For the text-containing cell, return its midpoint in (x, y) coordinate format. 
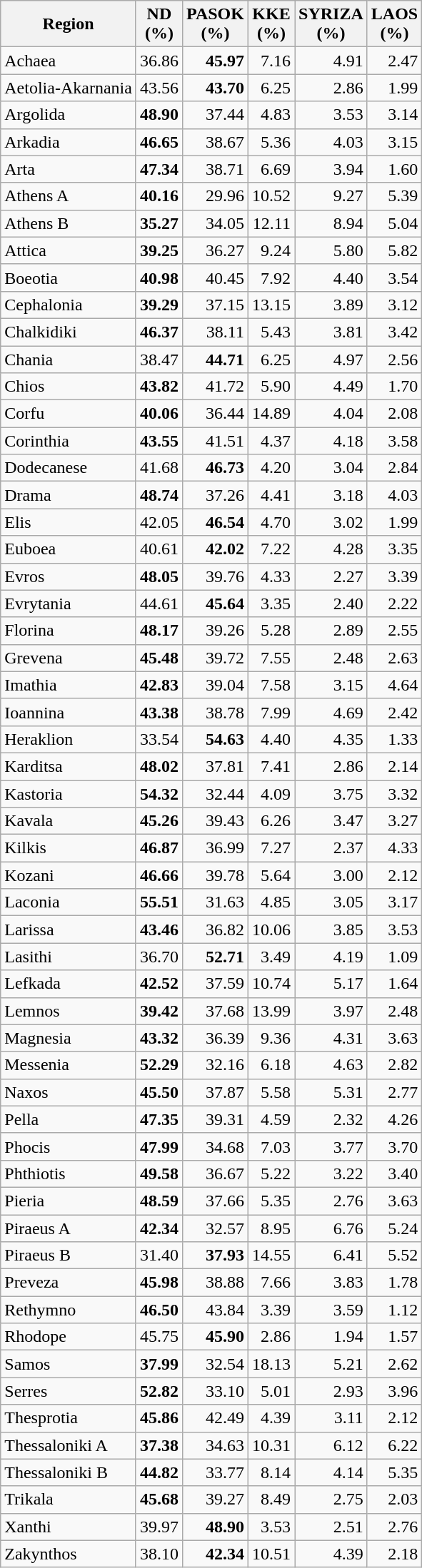
46.87 (159, 849)
Phthiotis (69, 1175)
Piraeus B (69, 1257)
3.40 (394, 1175)
1.12 (394, 1311)
46.65 (159, 142)
5.64 (271, 876)
3.00 (331, 876)
36.44 (215, 414)
10.31 (271, 1447)
Samos (69, 1365)
3.32 (394, 795)
7.41 (271, 767)
43.84 (215, 1311)
ND(%) (159, 24)
46.73 (215, 468)
Larissa (69, 930)
37.15 (215, 305)
39.78 (215, 876)
45.90 (215, 1338)
33.77 (215, 1474)
9.24 (271, 251)
2.82 (394, 1066)
7.27 (271, 849)
31.63 (215, 903)
32.57 (215, 1229)
7.55 (271, 658)
Messenia (69, 1066)
Preveza (69, 1284)
Thesprotia (69, 1420)
Heraklion (69, 740)
Corfu (69, 414)
34.68 (215, 1147)
44.82 (159, 1474)
3.89 (331, 305)
3.96 (394, 1392)
Florina (69, 631)
7.99 (271, 713)
4.35 (331, 740)
4.85 (271, 903)
36.70 (159, 958)
42.02 (215, 550)
3.22 (331, 1175)
Laconia (69, 903)
6.12 (331, 1447)
37.68 (215, 1012)
45.86 (159, 1420)
4.37 (271, 441)
3.12 (394, 305)
42.83 (159, 685)
3.85 (331, 930)
36.27 (215, 251)
4.63 (331, 1066)
40.16 (159, 196)
Thessaloniki A (69, 1447)
Chania (69, 359)
39.97 (159, 1528)
4.97 (331, 359)
4.09 (271, 795)
7.03 (271, 1147)
Rethymno (69, 1311)
Drama (69, 496)
5.43 (271, 332)
Rhodope (69, 1338)
4.14 (331, 1474)
33.54 (159, 740)
Corinthia (69, 441)
38.67 (215, 142)
34.05 (215, 223)
38.11 (215, 332)
3.11 (331, 1420)
4.49 (331, 387)
6.76 (331, 1229)
3.14 (394, 115)
45.64 (215, 604)
2.22 (394, 604)
2.51 (331, 1528)
3.47 (331, 822)
55.51 (159, 903)
10.51 (271, 1555)
5.31 (331, 1093)
Chalkidiki (69, 332)
37.81 (215, 767)
3.05 (331, 903)
45.68 (159, 1501)
29.96 (215, 196)
10.74 (271, 985)
5.17 (331, 985)
13.15 (271, 305)
2.93 (331, 1392)
48.02 (159, 767)
14.89 (271, 414)
Kavala (69, 822)
4.04 (331, 414)
39.27 (215, 1501)
2.62 (394, 1365)
7.92 (271, 278)
1.94 (331, 1338)
Chios (69, 387)
Serres (69, 1392)
1.70 (394, 387)
3.27 (394, 822)
5.90 (271, 387)
38.10 (159, 1555)
46.37 (159, 332)
3.49 (271, 958)
52.71 (215, 958)
2.40 (331, 604)
48.17 (159, 631)
3.02 (331, 523)
34.63 (215, 1447)
40.45 (215, 278)
43.70 (215, 88)
1.64 (394, 985)
7.58 (271, 685)
2.42 (394, 713)
39.72 (215, 658)
44.61 (159, 604)
Lasithi (69, 958)
45.26 (159, 822)
Lemnos (69, 1012)
4.41 (271, 496)
5.82 (394, 251)
6.26 (271, 822)
2.37 (331, 849)
3.58 (394, 441)
Naxos (69, 1093)
48.05 (159, 577)
39.26 (215, 631)
3.75 (331, 795)
8.49 (271, 1501)
32.44 (215, 795)
10.06 (271, 930)
41.51 (215, 441)
Kozani (69, 876)
42.52 (159, 985)
Evros (69, 577)
37.87 (215, 1093)
40.61 (159, 550)
37.44 (215, 115)
37.38 (159, 1447)
47.34 (159, 169)
3.42 (394, 332)
43.38 (159, 713)
54.32 (159, 795)
35.27 (159, 223)
Athens A (69, 196)
Argolida (69, 115)
52.82 (159, 1392)
38.88 (215, 1284)
44.71 (215, 359)
38.47 (159, 359)
41.68 (159, 468)
2.89 (331, 631)
3.94 (331, 169)
2.84 (394, 468)
5.22 (271, 1175)
2.14 (394, 767)
46.50 (159, 1311)
4.19 (331, 958)
33.10 (215, 1392)
2.56 (394, 359)
5.24 (394, 1229)
18.13 (271, 1365)
3.54 (394, 278)
4.91 (331, 61)
6.18 (271, 1066)
Region (69, 24)
37.66 (215, 1202)
43.56 (159, 88)
SYRIZA(%) (331, 24)
3.81 (331, 332)
6.41 (331, 1257)
4.26 (394, 1120)
5.80 (331, 251)
2.55 (394, 631)
14.55 (271, 1257)
5.04 (394, 223)
39.76 (215, 577)
6.22 (394, 1447)
36.67 (215, 1175)
32.16 (215, 1066)
48.74 (159, 496)
8.14 (271, 1474)
45.98 (159, 1284)
Attica (69, 251)
2.27 (331, 577)
Xanthi (69, 1528)
4.70 (271, 523)
4.28 (331, 550)
45.75 (159, 1338)
2.08 (394, 414)
2.47 (394, 61)
45.50 (159, 1093)
4.69 (331, 713)
Magnesia (69, 1039)
38.78 (215, 713)
Cephalonia (69, 305)
31.40 (159, 1257)
4.20 (271, 468)
43.32 (159, 1039)
10.52 (271, 196)
Pieria (69, 1202)
Trikala (69, 1501)
Karditsa (69, 767)
Piraeus A (69, 1229)
42.49 (215, 1420)
4.18 (331, 441)
43.82 (159, 387)
39.42 (159, 1012)
5.21 (331, 1365)
Arta (69, 169)
1.78 (394, 1284)
1.33 (394, 740)
49.58 (159, 1175)
4.31 (331, 1039)
5.36 (271, 142)
KKE(%) (271, 24)
3.83 (331, 1284)
Athens B (69, 223)
5.01 (271, 1392)
6.69 (271, 169)
5.28 (271, 631)
3.77 (331, 1147)
1.60 (394, 169)
7.22 (271, 550)
Dodecanese (69, 468)
Elis (69, 523)
Euboea (69, 550)
36.82 (215, 930)
37.99 (159, 1365)
1.09 (394, 958)
12.11 (271, 223)
2.18 (394, 1555)
48.59 (159, 1202)
Boeotia (69, 278)
45.48 (159, 658)
5.39 (394, 196)
46.66 (159, 876)
39.25 (159, 251)
2.32 (331, 1120)
8.95 (271, 1229)
1.57 (394, 1338)
5.58 (271, 1093)
PASOK(%) (215, 24)
36.39 (215, 1039)
43.46 (159, 930)
3.18 (331, 496)
41.72 (215, 387)
54.63 (215, 740)
Kastoria (69, 795)
39.29 (159, 305)
3.97 (331, 1012)
3.17 (394, 903)
Kilkis (69, 849)
Lefkada (69, 985)
38.71 (215, 169)
2.63 (394, 658)
Ioannina (69, 713)
8.94 (331, 223)
Arkadia (69, 142)
39.04 (215, 685)
13.99 (271, 1012)
2.75 (331, 1501)
3.70 (394, 1147)
37.26 (215, 496)
7.16 (271, 61)
40.06 (159, 414)
4.64 (394, 685)
39.43 (215, 822)
43.55 (159, 441)
2.77 (394, 1093)
37.59 (215, 985)
Pella (69, 1120)
5.52 (394, 1257)
3.04 (331, 468)
52.29 (159, 1066)
42.05 (159, 523)
Grevena (69, 658)
32.54 (215, 1365)
47.99 (159, 1147)
Phocis (69, 1147)
36.99 (215, 849)
4.59 (271, 1120)
LAOS(%) (394, 24)
39.31 (215, 1120)
Aetolia-Akarnania (69, 88)
40.98 (159, 278)
Evrytania (69, 604)
9.27 (331, 196)
45.97 (215, 61)
2.03 (394, 1501)
Imathia (69, 685)
7.66 (271, 1284)
47.35 (159, 1120)
4.83 (271, 115)
46.54 (215, 523)
3.59 (331, 1311)
Achaea (69, 61)
36.86 (159, 61)
9.36 (271, 1039)
37.93 (215, 1257)
Thessaloniki B (69, 1474)
Zakynthos (69, 1555)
───
## The request
Take the material from the line that has "46.87 (159, 849)" through the line that has "Corfu (69, 414)" and write those lines out again, swapping "Heraklion" for "Iraklion" and leaving everything else the same.

## Output for this task
46.87 (159, 849)
Phthiotis (69, 1175)
Piraeus B (69, 1257)
3.40 (394, 1175)
1.12 (394, 1311)
46.65 (159, 142)
5.64 (271, 876)
3.00 (331, 876)
36.44 (215, 414)
10.31 (271, 1447)
Samos (69, 1365)
3.32 (394, 795)
7.41 (271, 767)
43.84 (215, 1311)
ND(%) (159, 24)
46.73 (215, 468)
Larissa (69, 930)
37.15 (215, 305)
39.78 (215, 876)
45.90 (215, 1338)
33.77 (215, 1474)
9.24 (271, 251)
2.82 (394, 1066)
7.27 (271, 849)
31.63 (215, 903)
32.57 (215, 1229)
7.55 (271, 658)
Messenia (69, 1066)
Preveza (69, 1284)
Thesprotia (69, 1420)
Iraklion (69, 740)
Corfu (69, 414)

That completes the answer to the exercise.